→ **About this task**: Out of the records below, copy all lines in which the word "light" occurs.

----------

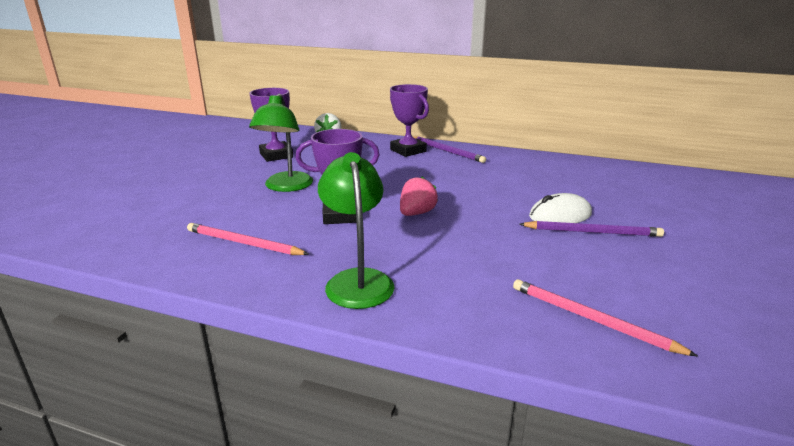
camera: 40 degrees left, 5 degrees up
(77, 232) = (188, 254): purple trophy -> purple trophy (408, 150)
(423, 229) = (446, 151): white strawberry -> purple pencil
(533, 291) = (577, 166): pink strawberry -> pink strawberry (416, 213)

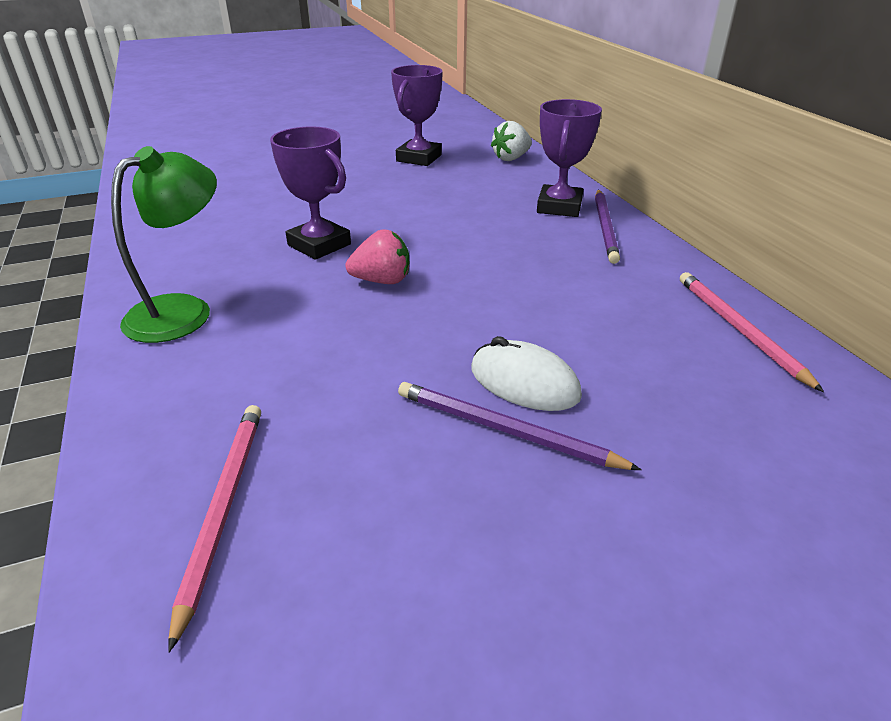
camera: 50 degrees right, 10 degrees up
(243, 243) = (205, 229): pink pencil -> pink pencil (739, 329)
(286, 187) = (350, 194): green lamp -> none
(592, 232) = (505, 430): purple pencil -> purple pencil turned 150 degrees clockwise

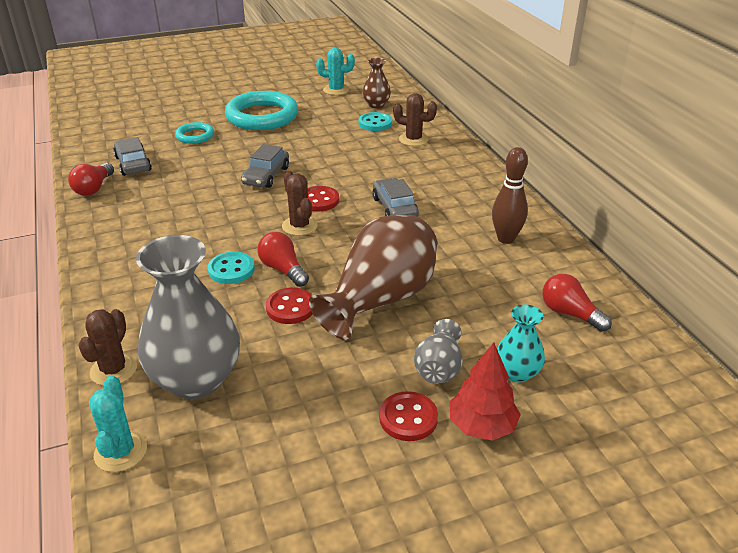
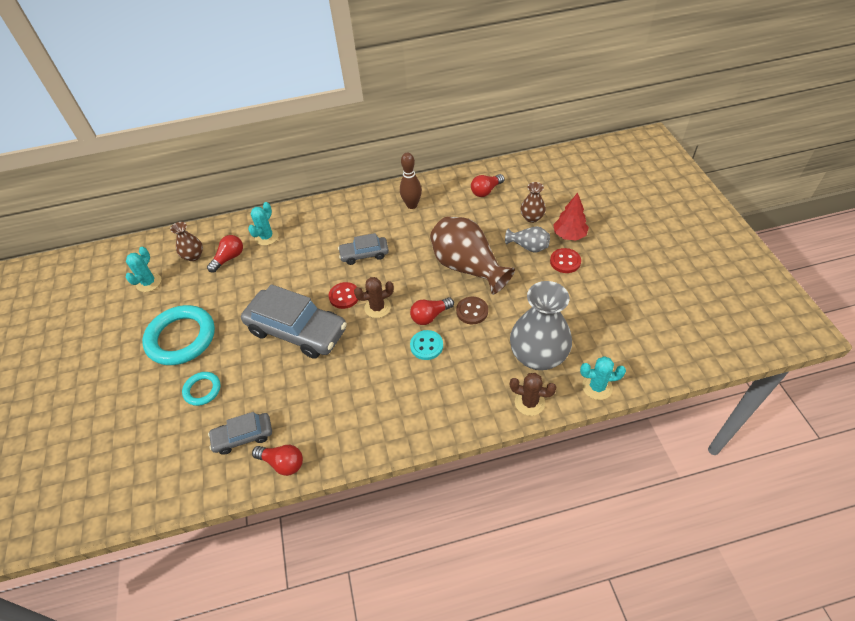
camera: 80 degrees left, 15 degrees up
(266, 176) = (297, 330): grey car -> grey car, size x1.92
(290, 307) = (472, 311): red button -> brown button
(375, 123) = (229, 258): turquoise button -> red light bulb
(413, 139) = (266, 237): brown cactus -> turquoise cactus
(517, 373) = (532, 217): turquoise vase -> brown vase

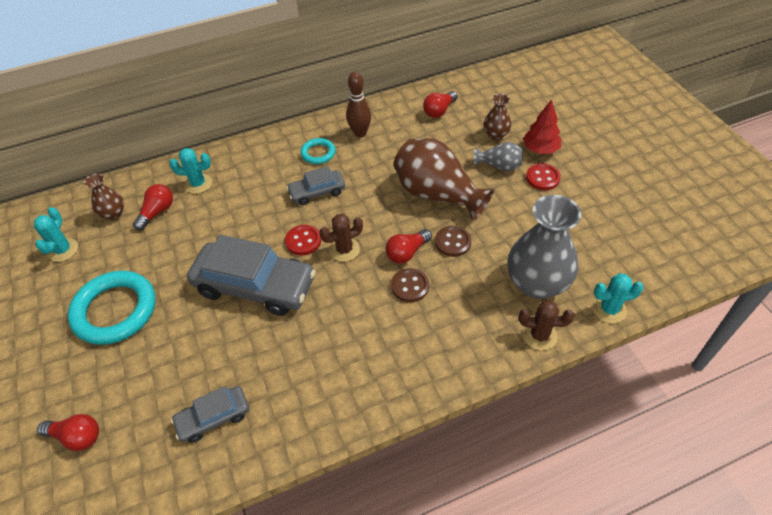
camera: 10 degrees left, 0 degrees up
(202, 390) = (152, 369): turquoise ring -> turquoise ring (318, 153)
(266, 237) = (198, 184): turquoise cactus -> turquoise cactus turned 75 degrees clockwise
(282, 463) = (268, 443): red light bulb -> red light bulb (77, 436)
(426, 346) = (410, 286): turquoise button -> brown button

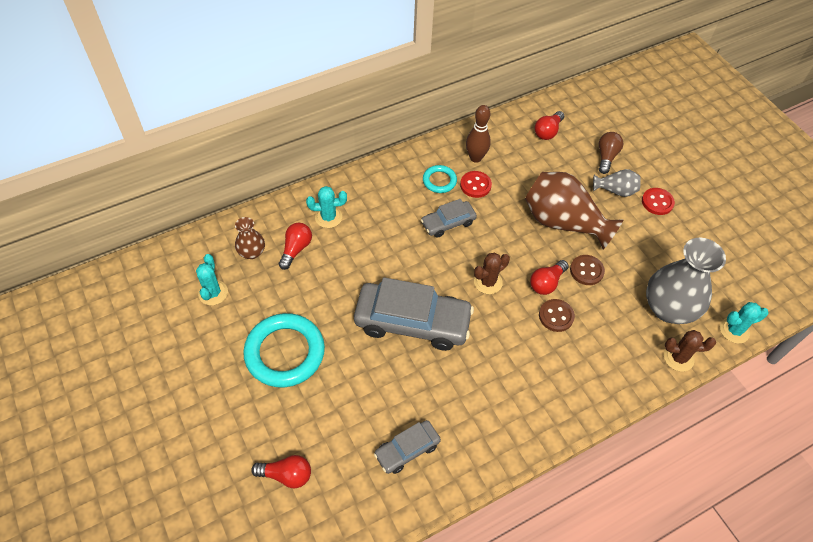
camera: 10 degrees left, 5 degrees up
(303, 241) = (447, 275): red button -> red button (475, 185)
(495, 134) = (606, 157): brown vase -> brown light bulb
(540, 149) = (650, 172): red tree -> none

----------

→ **Expected answer**:
(375, 123) = (229, 258): turquoise button -> red light bulb
(282, 463) = (268, 443): red light bulb -> red light bulb (77, 436)
(495, 134) = (606, 157): brown vase -> brown light bulb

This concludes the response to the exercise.